[Scene images with change listings]
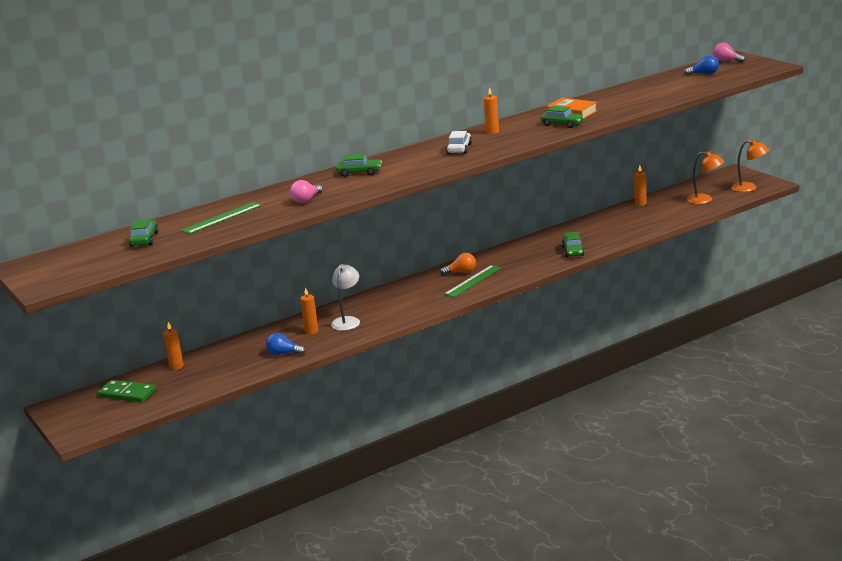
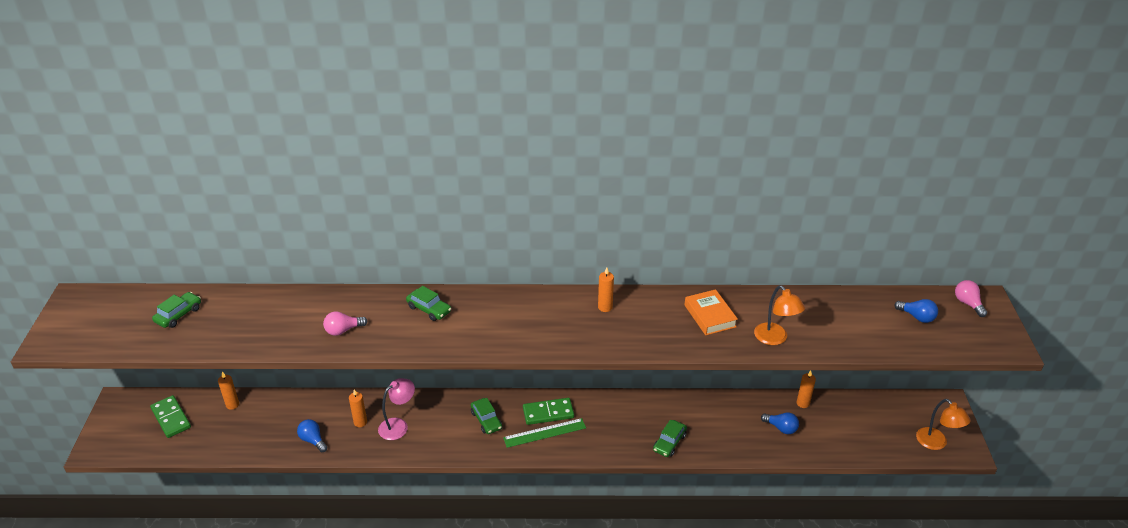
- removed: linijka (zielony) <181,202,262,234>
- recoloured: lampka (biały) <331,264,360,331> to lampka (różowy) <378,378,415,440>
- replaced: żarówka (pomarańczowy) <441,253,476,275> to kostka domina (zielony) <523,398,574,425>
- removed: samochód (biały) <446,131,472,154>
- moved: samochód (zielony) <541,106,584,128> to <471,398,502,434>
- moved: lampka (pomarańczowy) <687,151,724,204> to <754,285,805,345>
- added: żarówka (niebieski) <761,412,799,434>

* * *

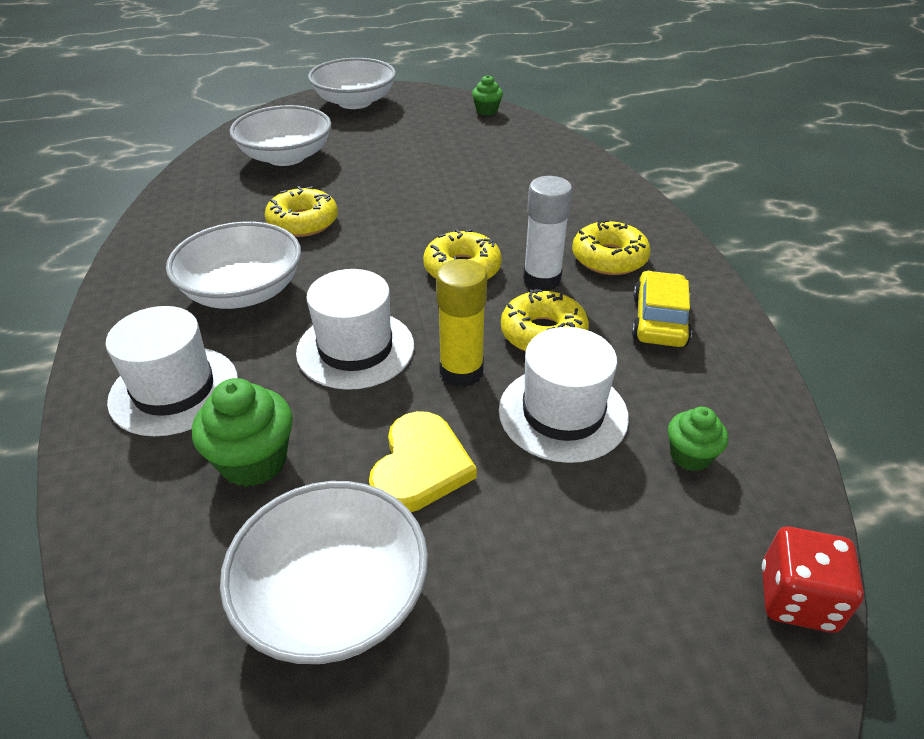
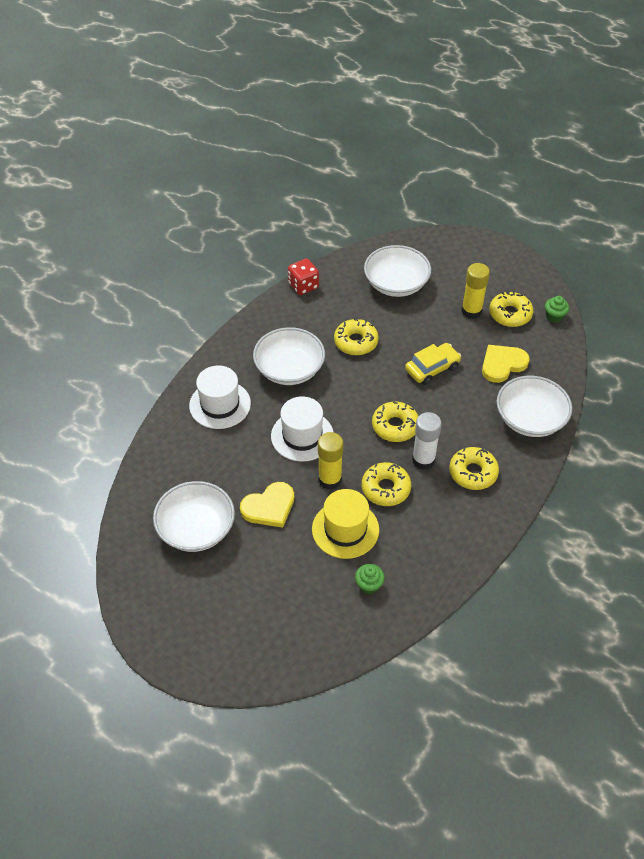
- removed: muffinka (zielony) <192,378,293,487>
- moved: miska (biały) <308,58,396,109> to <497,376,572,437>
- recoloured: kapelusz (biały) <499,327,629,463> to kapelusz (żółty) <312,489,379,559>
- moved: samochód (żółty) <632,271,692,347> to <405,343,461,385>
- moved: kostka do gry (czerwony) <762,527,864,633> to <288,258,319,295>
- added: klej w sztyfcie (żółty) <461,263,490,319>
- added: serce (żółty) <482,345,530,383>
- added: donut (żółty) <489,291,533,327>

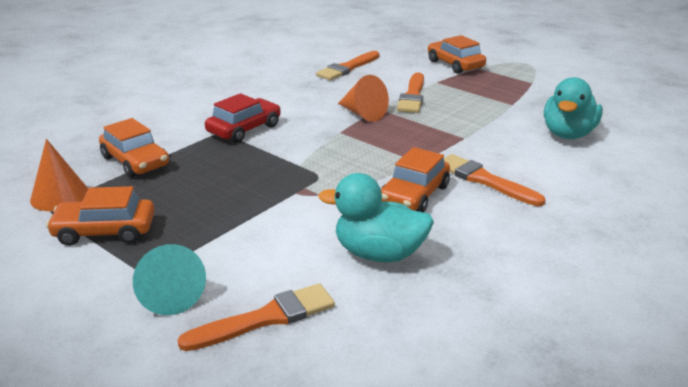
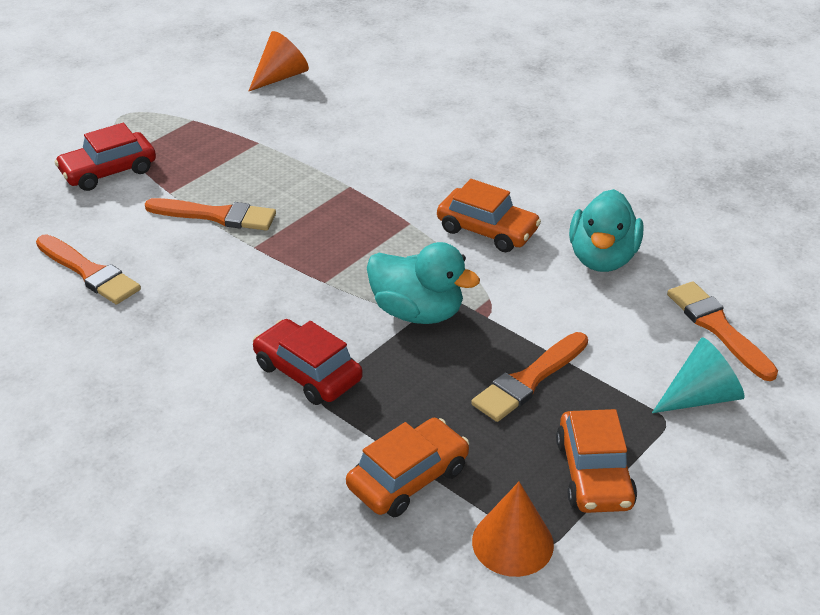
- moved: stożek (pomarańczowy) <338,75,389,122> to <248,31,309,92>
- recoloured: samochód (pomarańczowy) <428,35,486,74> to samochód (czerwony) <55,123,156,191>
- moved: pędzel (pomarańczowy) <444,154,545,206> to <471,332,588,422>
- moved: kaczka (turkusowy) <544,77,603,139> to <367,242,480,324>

— What you are asked to do —
Return word for word the lines above from the line with "- recoloured: lampka" to the line with "- moved: samochód (zielony)", including both and leaving out all others.

— Completed task —
- recoloured: lampka (biały) <331,264,360,331> to lampka (różowy) <378,378,415,440>
- replaced: żarówka (pomarańczowy) <441,253,476,275> to kostka domina (zielony) <523,398,574,425>
- removed: samochód (biały) <446,131,472,154>
- moved: samochód (zielony) <541,106,584,128> to <471,398,502,434>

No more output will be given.